Your task :: Exclude the pictures, and otherwise reproduce the data in full.

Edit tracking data
===
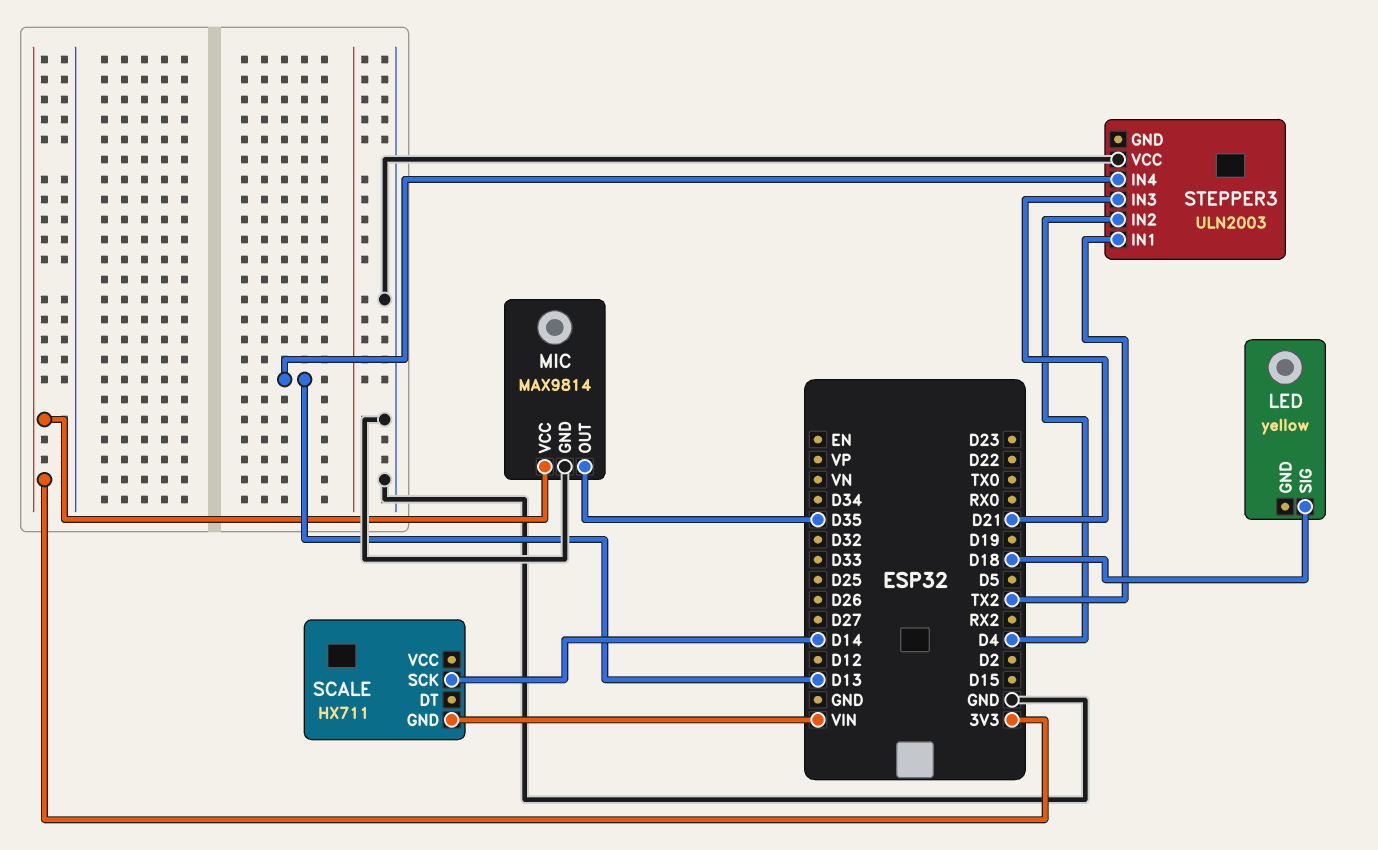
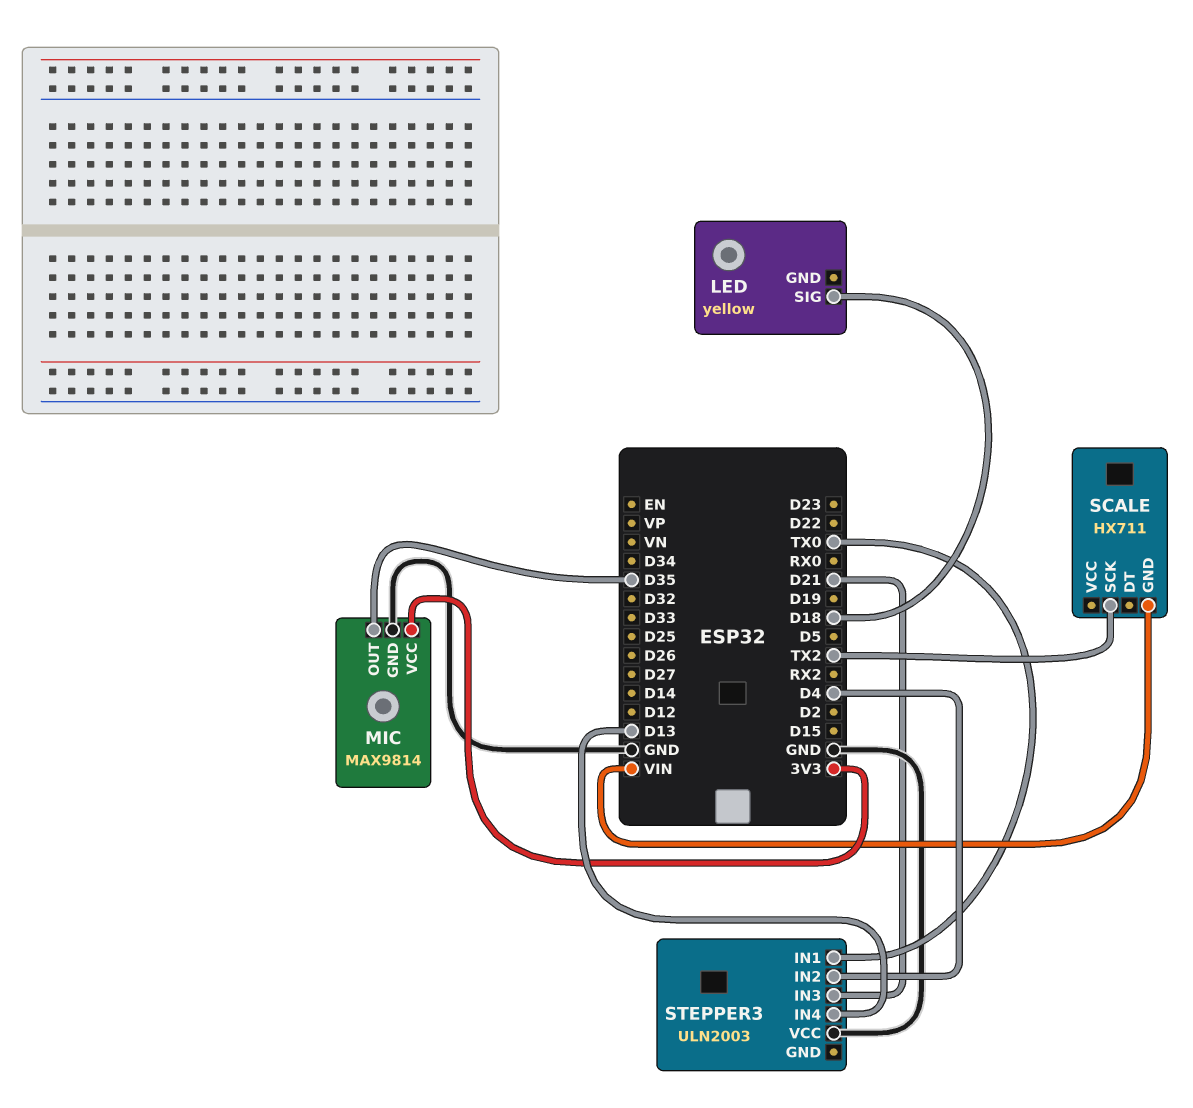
SCALE pin SCK: D14 -> TX2
STEPPER3 pin IN1: TX2 -> TX0

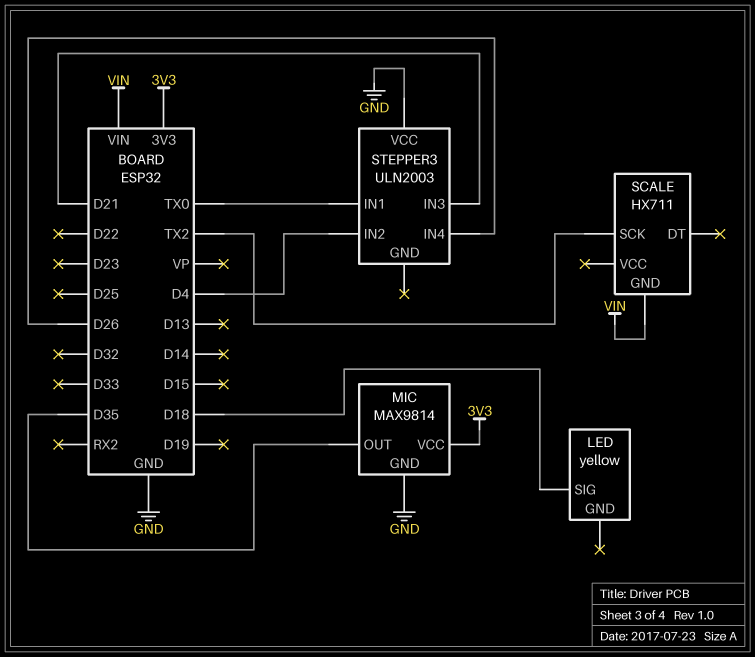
STEPPER3 pin IN4: D13 -> D26

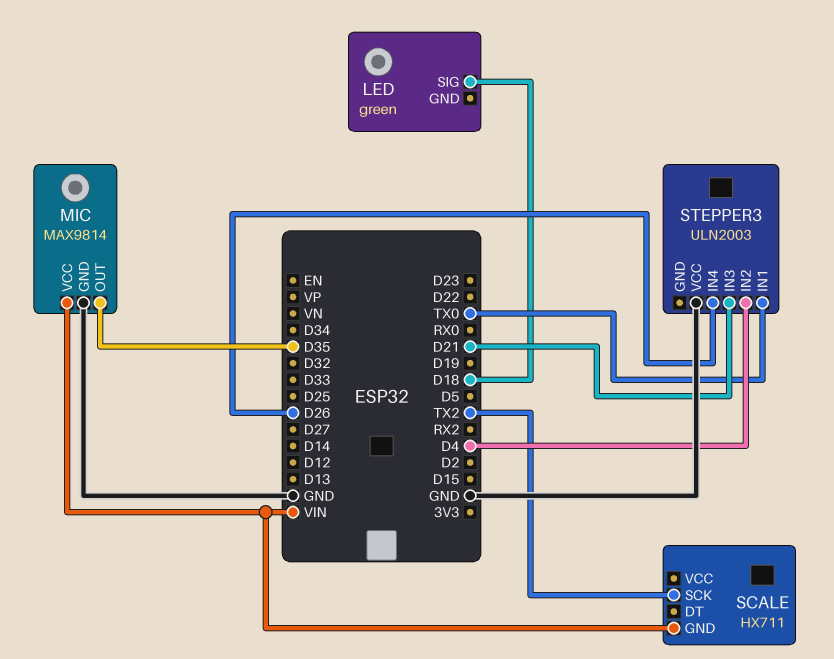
LED: yellow -> green
MIC pin VCC: 3V3 -> VIN

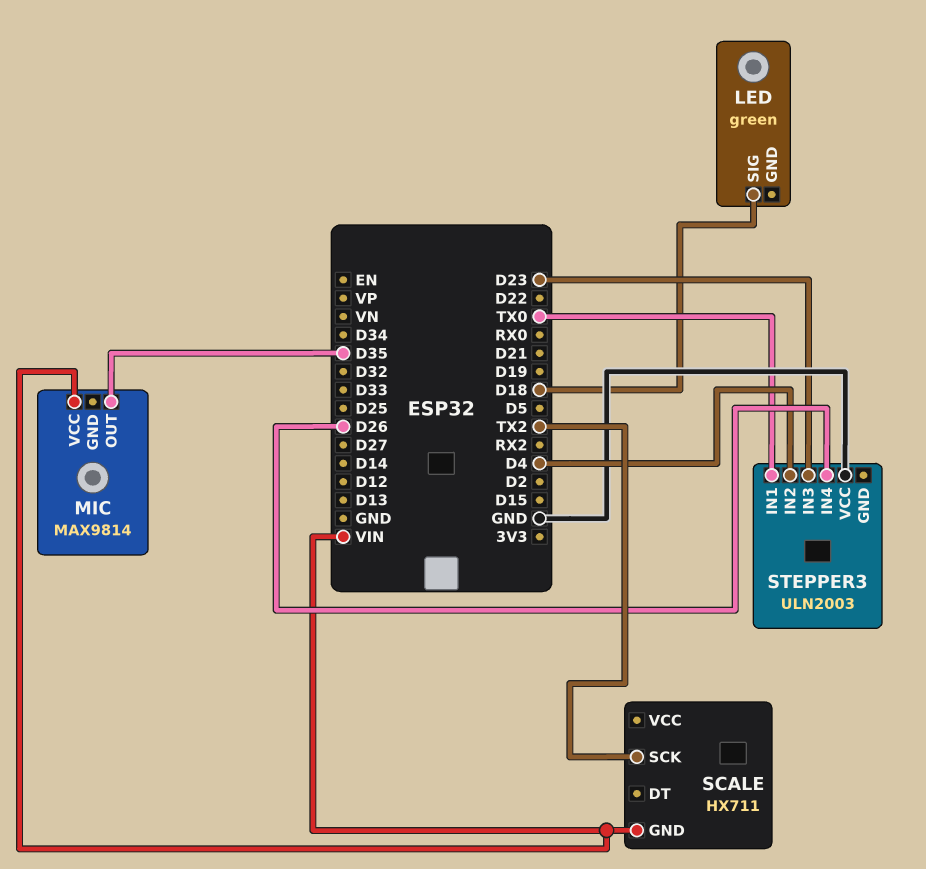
MIC pin GND: GND -> none
STEPPER3 pin IN3: D21 -> D23

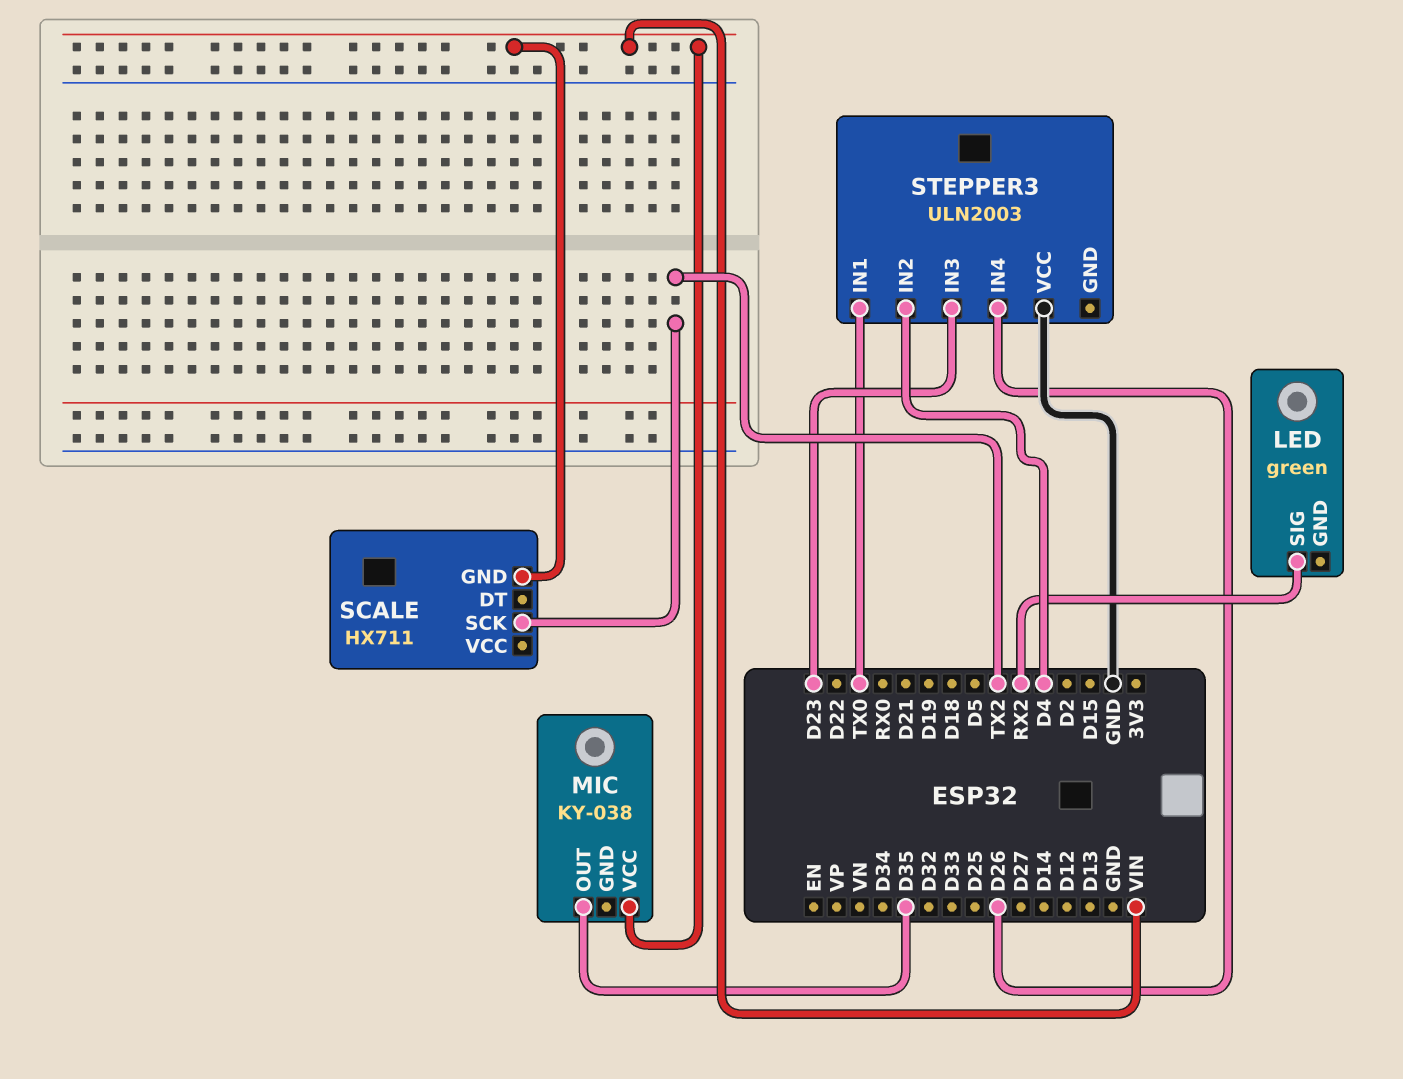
LED pin SIG: D18 -> RX2
MIC: MAX9814 -> KY-038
===
Response to the exercise ::
SCALE pin SCK: D14 -> TX2
STEPPER3 pin IN1: TX2 -> TX0

STEPPER3 pin IN4: D13 -> D26

LED: yellow -> green
MIC pin VCC: 3V3 -> VIN

MIC pin GND: GND -> none
STEPPER3 pin IN3: D21 -> D23

LED pin SIG: D18 -> RX2
MIC: MAX9814 -> KY-038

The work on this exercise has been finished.